## [WHAT THE TASK ASKS]
Could you copy every record exactly, leaving the pictures behind?
/---
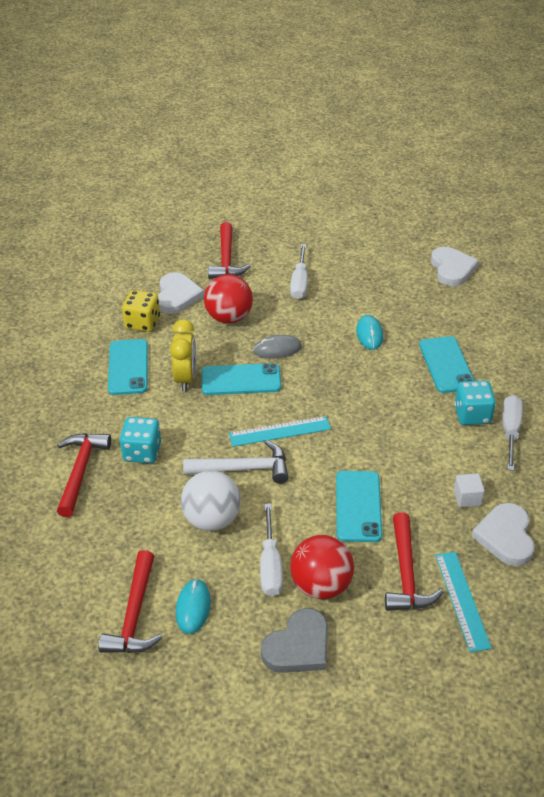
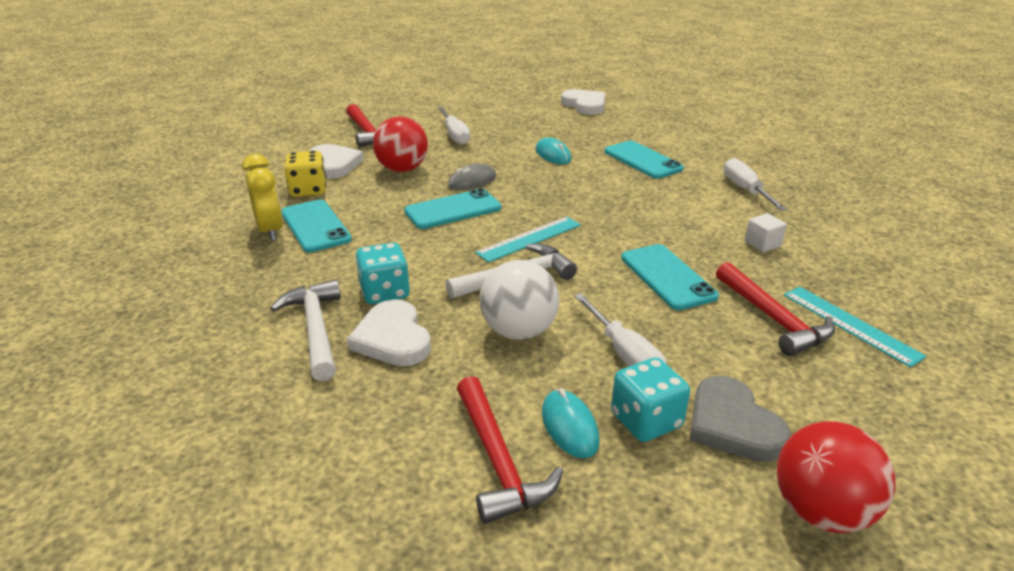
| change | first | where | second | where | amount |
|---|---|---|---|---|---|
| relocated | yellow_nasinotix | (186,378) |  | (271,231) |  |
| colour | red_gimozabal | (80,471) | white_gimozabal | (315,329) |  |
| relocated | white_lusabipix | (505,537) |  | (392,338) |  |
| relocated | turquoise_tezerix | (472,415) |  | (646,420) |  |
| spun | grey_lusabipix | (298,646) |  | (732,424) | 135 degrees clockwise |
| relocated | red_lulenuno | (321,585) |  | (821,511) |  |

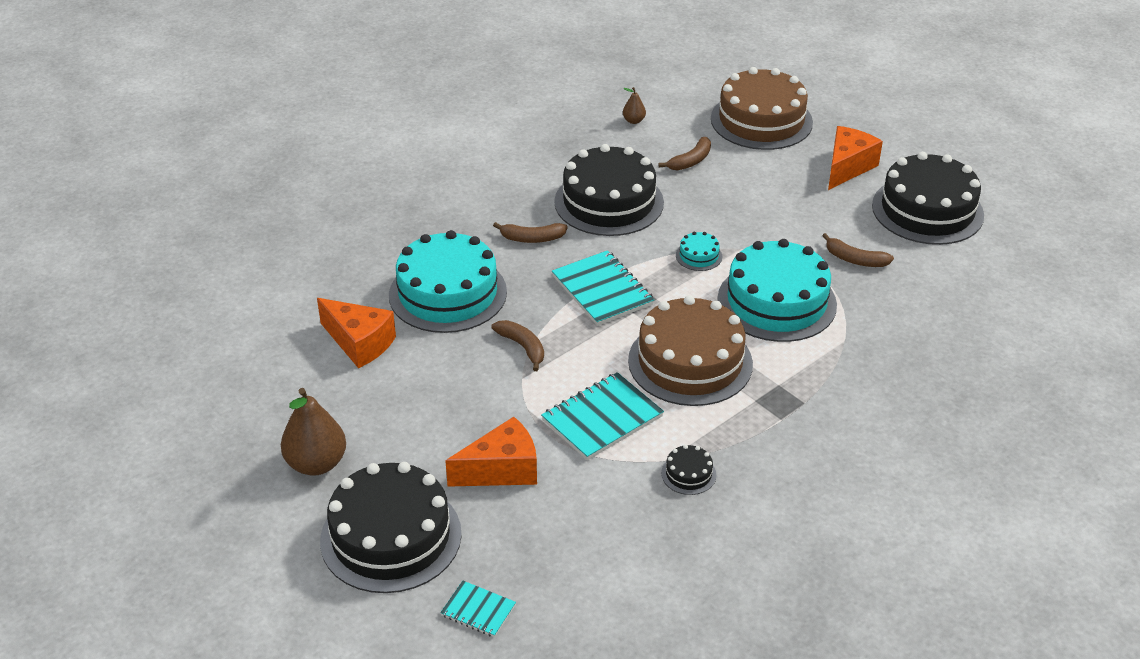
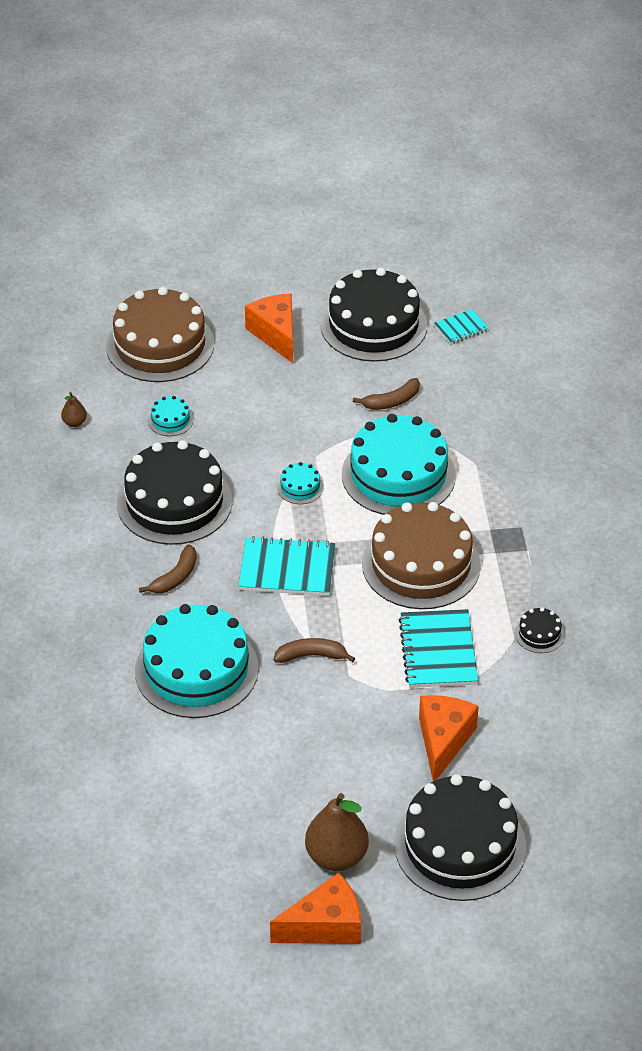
| change | first | where | second | where | amount |
|---|---|---|---|---|---|
| exchanged | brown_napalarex | (690,161) |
\---
## [EXPECTED ANSWER]
| change | first | where | second | where | amount |
|---|---|---|---|---|---|
| relocated | yellow_nasinotix | (186,378) |  | (271,231) |  |
| colour | red_gimozabal | (80,471) | white_gimozabal | (315,329) |  |
| relocated | white_lusabipix | (505,537) |  | (392,338) |  |
| relocated | turquoise_tezerix | (472,415) |  | (646,420) |  |
| spun | grey_lusabipix | (298,646) |  | (732,424) | 135 degrees clockwise |
| relocated | red_lulenuno | (321,585) |  | (821,511) |  |

| change | first | where | second | where | amount |
|---|---|---|---|---|---|
| exchanged | brown_napalarex | (690,161) |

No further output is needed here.